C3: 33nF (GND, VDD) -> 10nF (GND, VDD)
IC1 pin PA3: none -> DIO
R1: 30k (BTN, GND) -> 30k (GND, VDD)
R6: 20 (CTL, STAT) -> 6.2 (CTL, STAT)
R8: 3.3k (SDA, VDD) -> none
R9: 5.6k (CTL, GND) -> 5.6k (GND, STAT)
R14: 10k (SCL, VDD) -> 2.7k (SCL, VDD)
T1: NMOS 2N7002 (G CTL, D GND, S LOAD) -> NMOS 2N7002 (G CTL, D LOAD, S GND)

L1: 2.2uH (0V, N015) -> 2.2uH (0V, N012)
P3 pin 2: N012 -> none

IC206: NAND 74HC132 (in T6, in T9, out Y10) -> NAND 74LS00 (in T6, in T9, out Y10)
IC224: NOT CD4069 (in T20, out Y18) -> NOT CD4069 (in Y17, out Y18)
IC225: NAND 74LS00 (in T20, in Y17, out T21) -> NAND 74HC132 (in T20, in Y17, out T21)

* * * * * * *

Directions for this task
Copy exactly the lines from the one containing "IC224: NOT CD4069" through the last line of the records, both included, and nothing else.

Exercise output
IC224: NOT CD4069 (in T20, out Y18) -> NOT CD4069 (in Y17, out Y18)
IC225: NAND 74LS00 (in T20, in Y17, out T21) -> NAND 74HC132 (in T20, in Y17, out T21)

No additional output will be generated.